■ **EXERCISE DETAILS**:
From the entries that follow, pick out all lines holding "purple".

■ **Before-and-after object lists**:

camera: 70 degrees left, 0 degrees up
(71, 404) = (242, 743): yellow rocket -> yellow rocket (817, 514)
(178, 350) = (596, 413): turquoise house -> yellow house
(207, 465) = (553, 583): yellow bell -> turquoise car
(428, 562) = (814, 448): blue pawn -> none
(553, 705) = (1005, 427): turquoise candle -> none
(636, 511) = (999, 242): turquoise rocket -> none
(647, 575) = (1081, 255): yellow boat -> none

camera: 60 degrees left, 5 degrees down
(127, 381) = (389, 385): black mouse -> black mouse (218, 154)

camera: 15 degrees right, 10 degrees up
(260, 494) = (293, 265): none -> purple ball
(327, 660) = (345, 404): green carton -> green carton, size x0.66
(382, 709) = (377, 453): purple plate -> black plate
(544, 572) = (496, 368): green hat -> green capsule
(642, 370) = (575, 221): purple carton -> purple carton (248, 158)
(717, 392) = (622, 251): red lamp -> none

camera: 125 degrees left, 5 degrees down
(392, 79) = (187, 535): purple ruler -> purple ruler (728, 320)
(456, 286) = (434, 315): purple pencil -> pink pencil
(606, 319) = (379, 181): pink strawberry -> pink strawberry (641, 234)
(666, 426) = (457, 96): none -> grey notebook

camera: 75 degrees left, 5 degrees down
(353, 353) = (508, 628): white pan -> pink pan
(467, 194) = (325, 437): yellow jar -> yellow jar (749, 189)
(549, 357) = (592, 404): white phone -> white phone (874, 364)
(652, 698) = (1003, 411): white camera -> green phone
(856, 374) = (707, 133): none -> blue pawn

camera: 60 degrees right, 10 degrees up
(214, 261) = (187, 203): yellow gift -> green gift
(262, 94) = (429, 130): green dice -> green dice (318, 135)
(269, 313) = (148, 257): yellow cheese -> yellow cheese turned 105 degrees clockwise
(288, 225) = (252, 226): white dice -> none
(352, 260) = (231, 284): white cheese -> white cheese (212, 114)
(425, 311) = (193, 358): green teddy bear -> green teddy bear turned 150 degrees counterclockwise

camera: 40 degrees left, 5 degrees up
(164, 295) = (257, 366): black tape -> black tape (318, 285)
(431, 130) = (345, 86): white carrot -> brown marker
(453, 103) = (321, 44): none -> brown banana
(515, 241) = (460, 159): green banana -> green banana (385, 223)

■ **WRITTEN RESPONSE**:
(260, 494) = (293, 265): none -> purple ball
(382, 709) = (377, 453): purple plate -> black plate
(642, 370) = (575, 221): purple carton -> purple carton (248, 158)
(392, 79) = (187, 535): purple ruler -> purple ruler (728, 320)
(456, 286) = (434, 315): purple pencil -> pink pencil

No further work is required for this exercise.